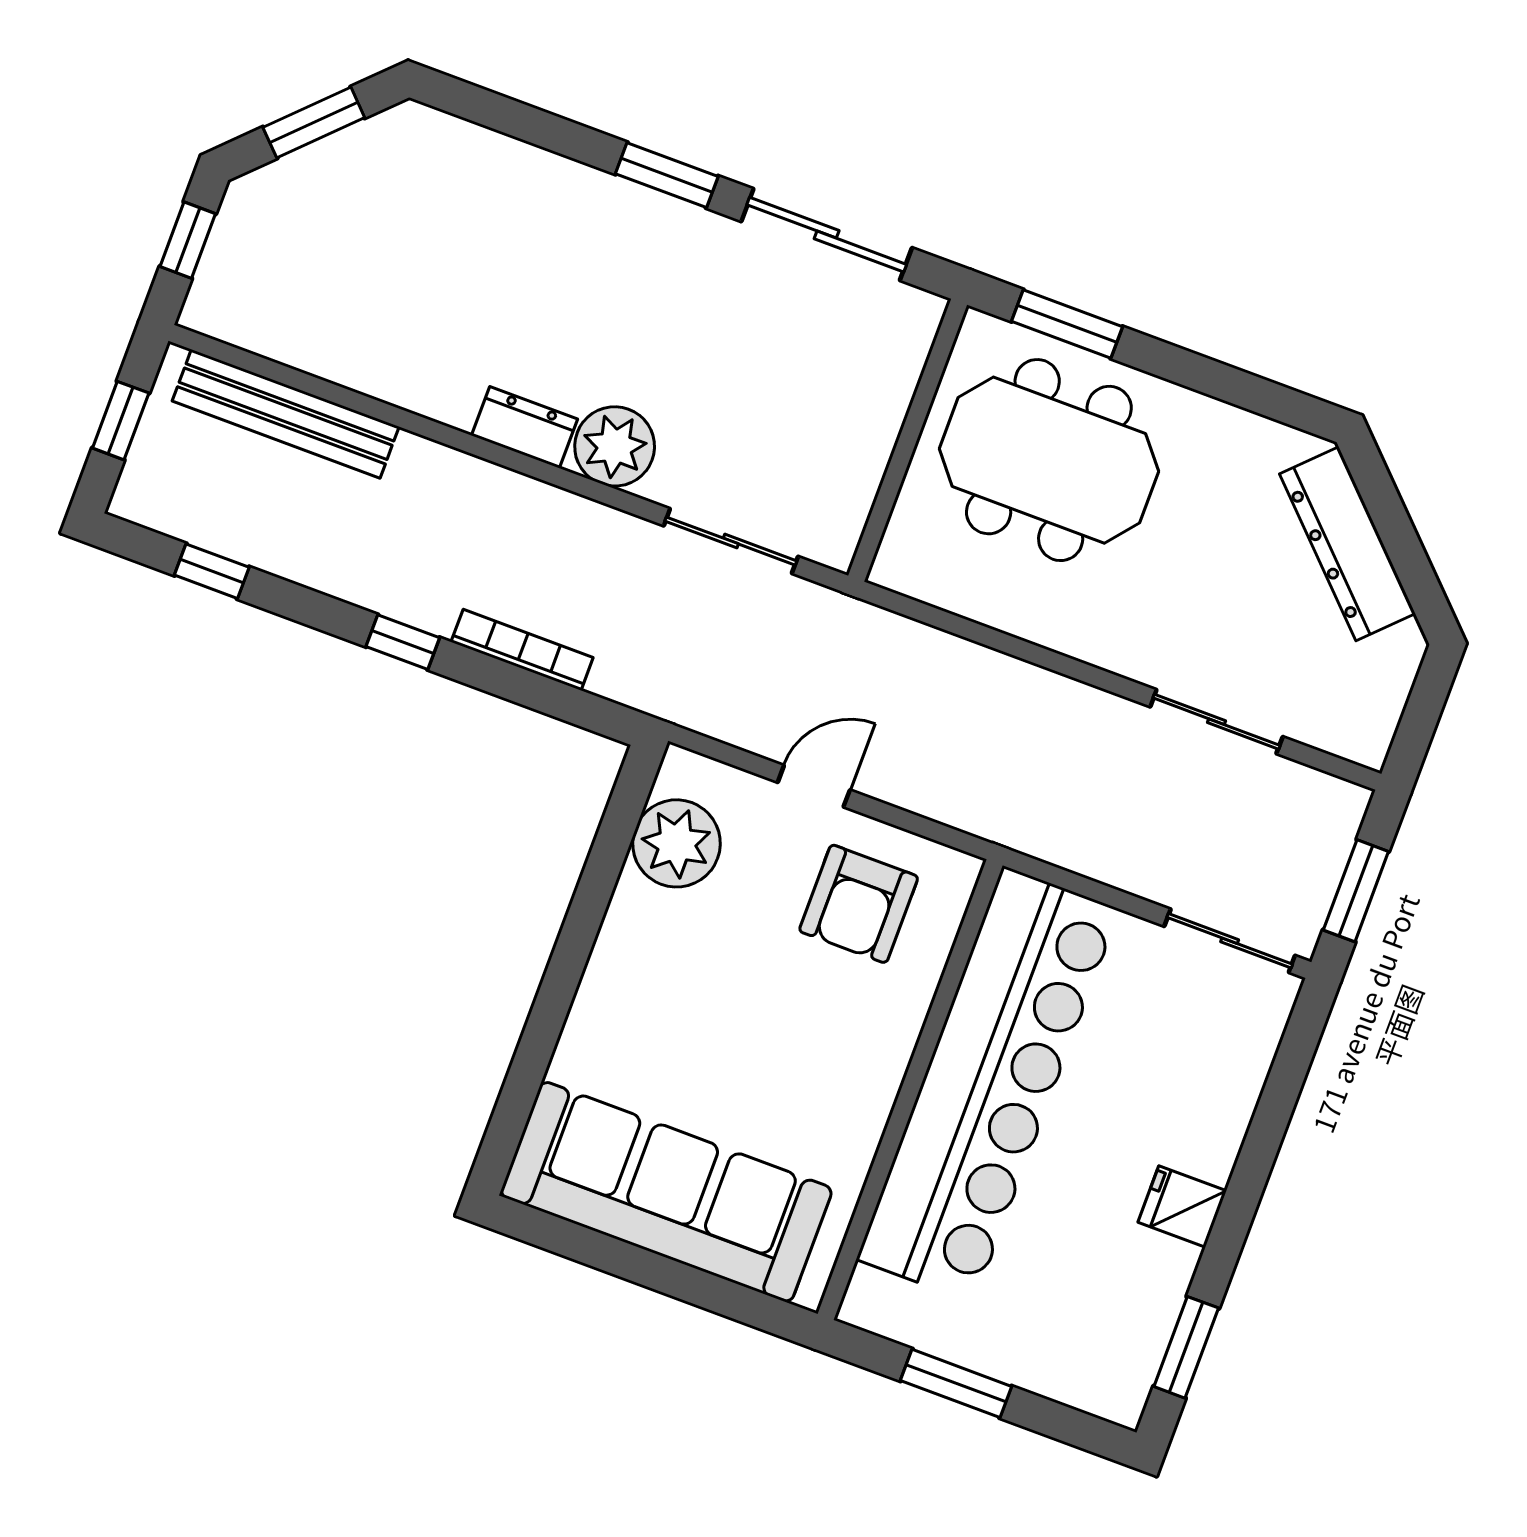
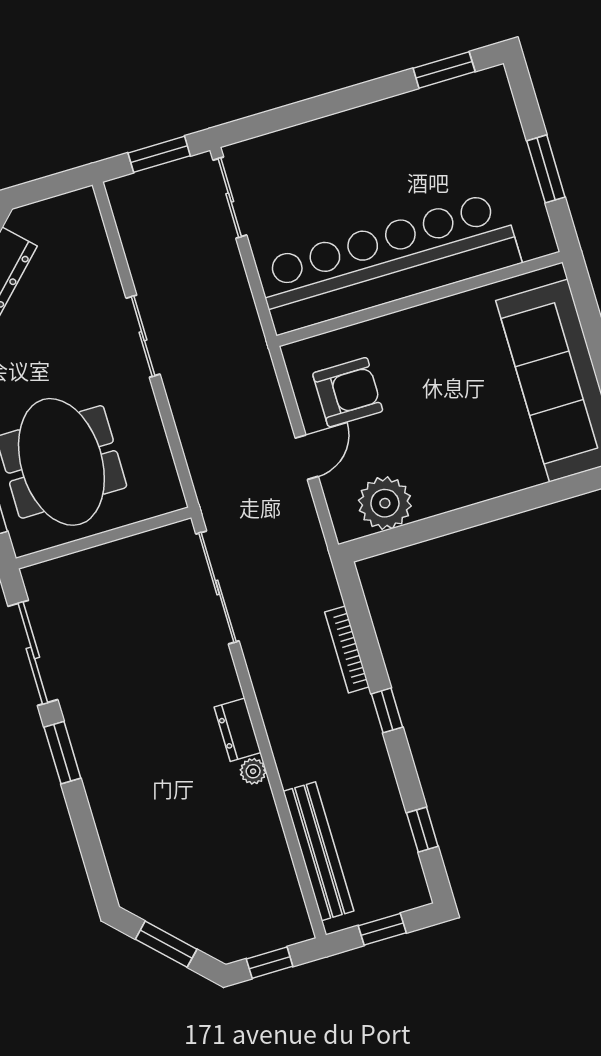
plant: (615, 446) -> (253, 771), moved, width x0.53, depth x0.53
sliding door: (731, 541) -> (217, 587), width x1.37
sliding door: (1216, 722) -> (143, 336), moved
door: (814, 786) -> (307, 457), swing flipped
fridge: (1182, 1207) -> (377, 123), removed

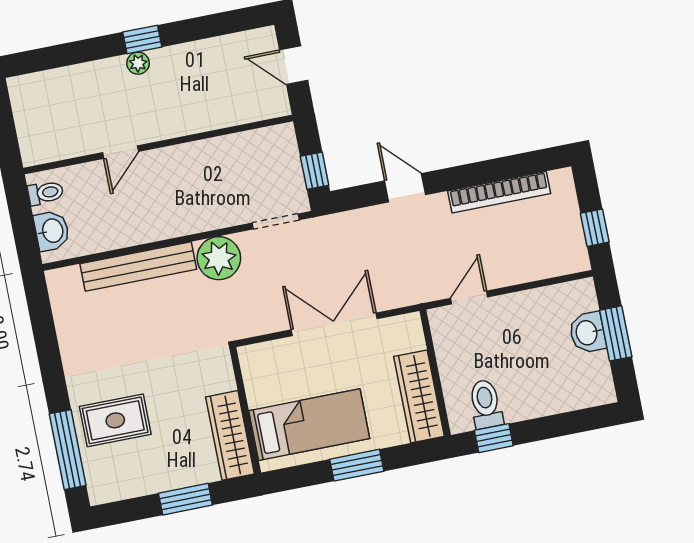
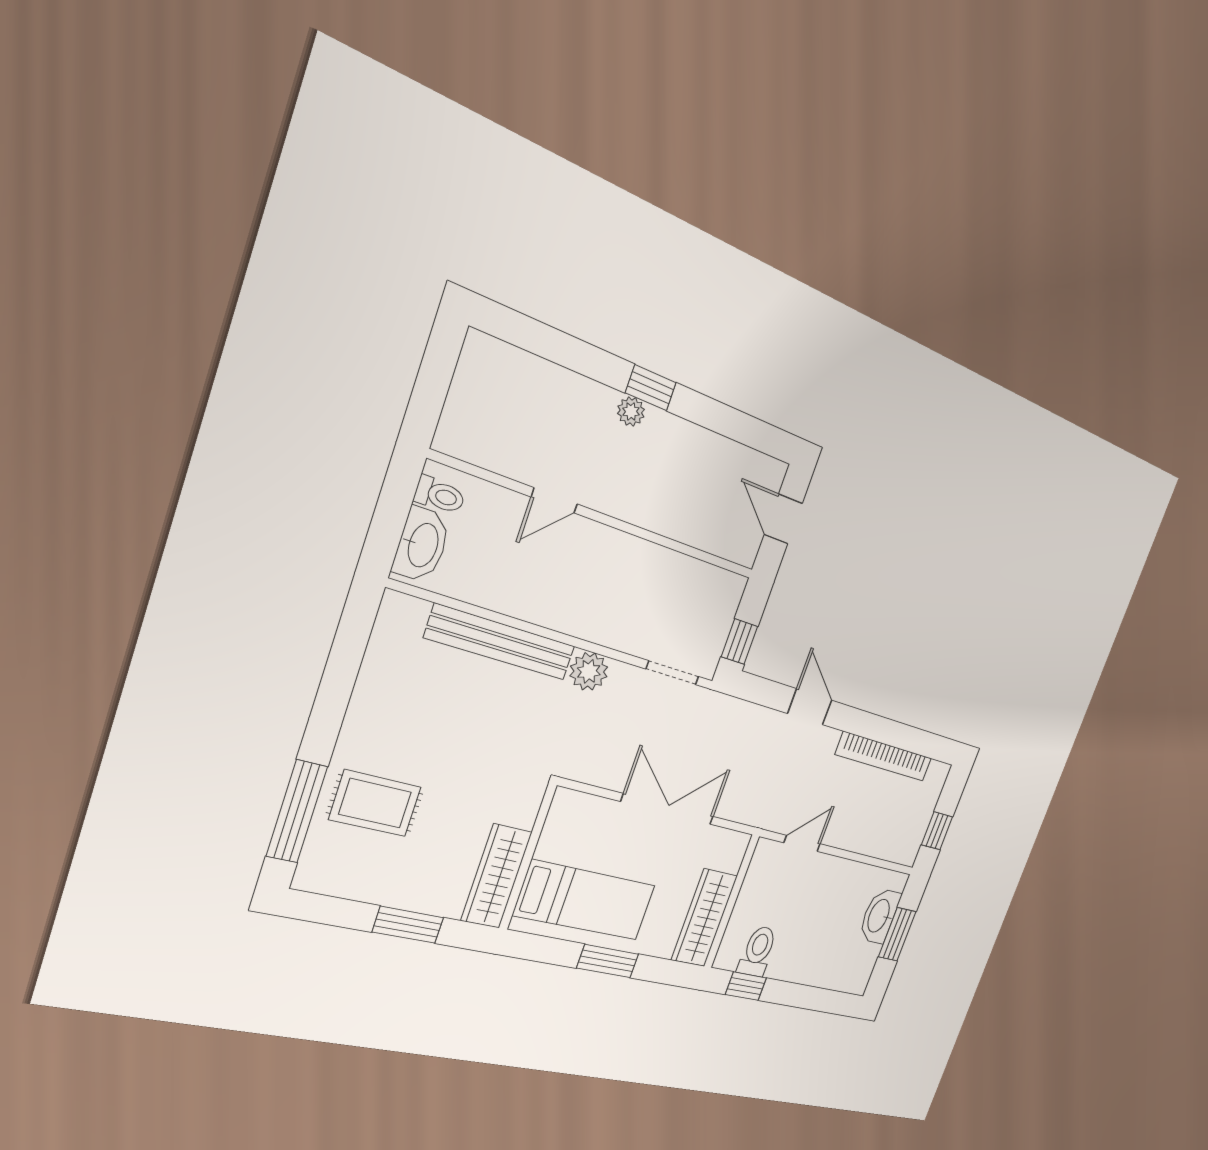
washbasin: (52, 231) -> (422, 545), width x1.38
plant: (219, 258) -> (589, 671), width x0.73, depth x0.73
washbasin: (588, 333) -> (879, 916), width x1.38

================================

◆ **THE PROBLEM**: Every line above is to be repeated exactly, but no picture is to appear in the copy.

◆ **RESPONSE FOR THIS EXERCISE**:
plant: (615, 446) -> (253, 771), moved, width x0.53, depth x0.53
sliding door: (731, 541) -> (217, 587), width x1.37
sliding door: (1216, 722) -> (143, 336), moved
door: (814, 786) -> (307, 457), swing flipped
fridge: (1182, 1207) -> (377, 123), removed

washbasin: (52, 231) -> (422, 545), width x1.38
plant: (219, 258) -> (589, 671), width x0.73, depth x0.73
washbasin: (588, 333) -> (879, 916), width x1.38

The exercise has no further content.